[Excerpted records]
▼

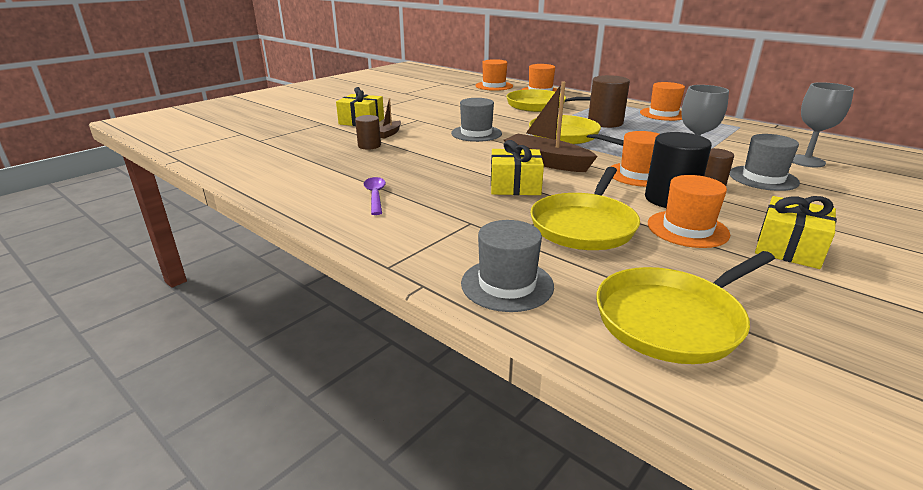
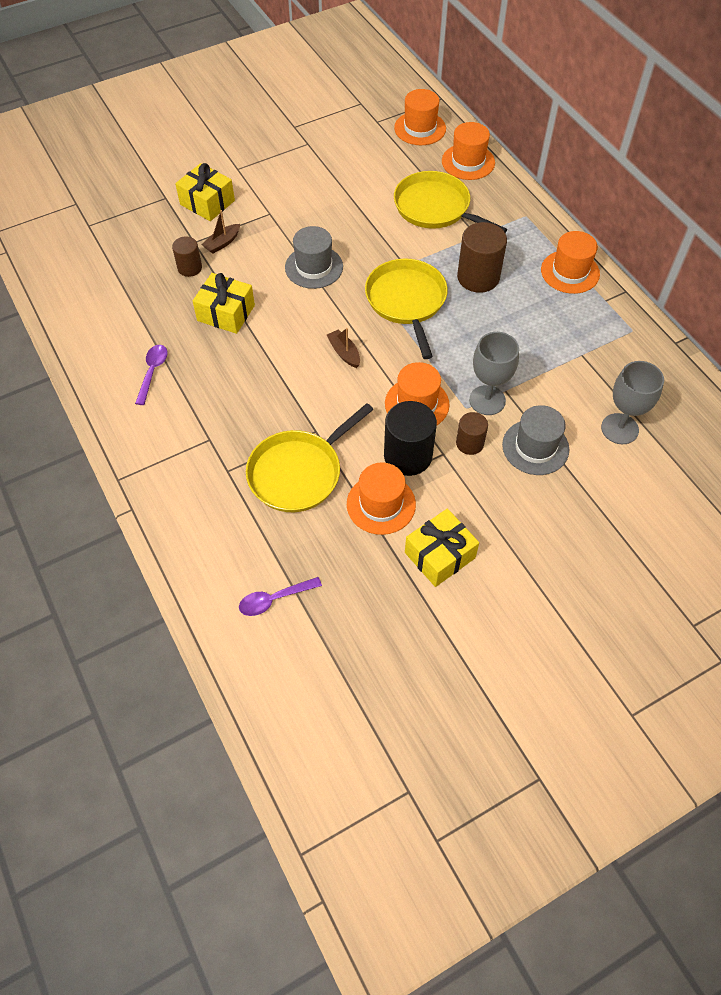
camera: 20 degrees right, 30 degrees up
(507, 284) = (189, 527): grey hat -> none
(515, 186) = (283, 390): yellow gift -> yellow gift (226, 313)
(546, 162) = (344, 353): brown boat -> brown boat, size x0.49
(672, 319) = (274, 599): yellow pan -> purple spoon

▲

The pictures are not part of the copy. Retype everything else in the entries exactly.

[Solution for this problem]
camera: 20 degrees right, 30 degrees up
(507, 284) = (189, 527): grey hat -> none
(515, 186) = (283, 390): yellow gift -> yellow gift (226, 313)
(546, 162) = (344, 353): brown boat -> brown boat, size x0.49
(672, 319) = (274, 599): yellow pan -> purple spoon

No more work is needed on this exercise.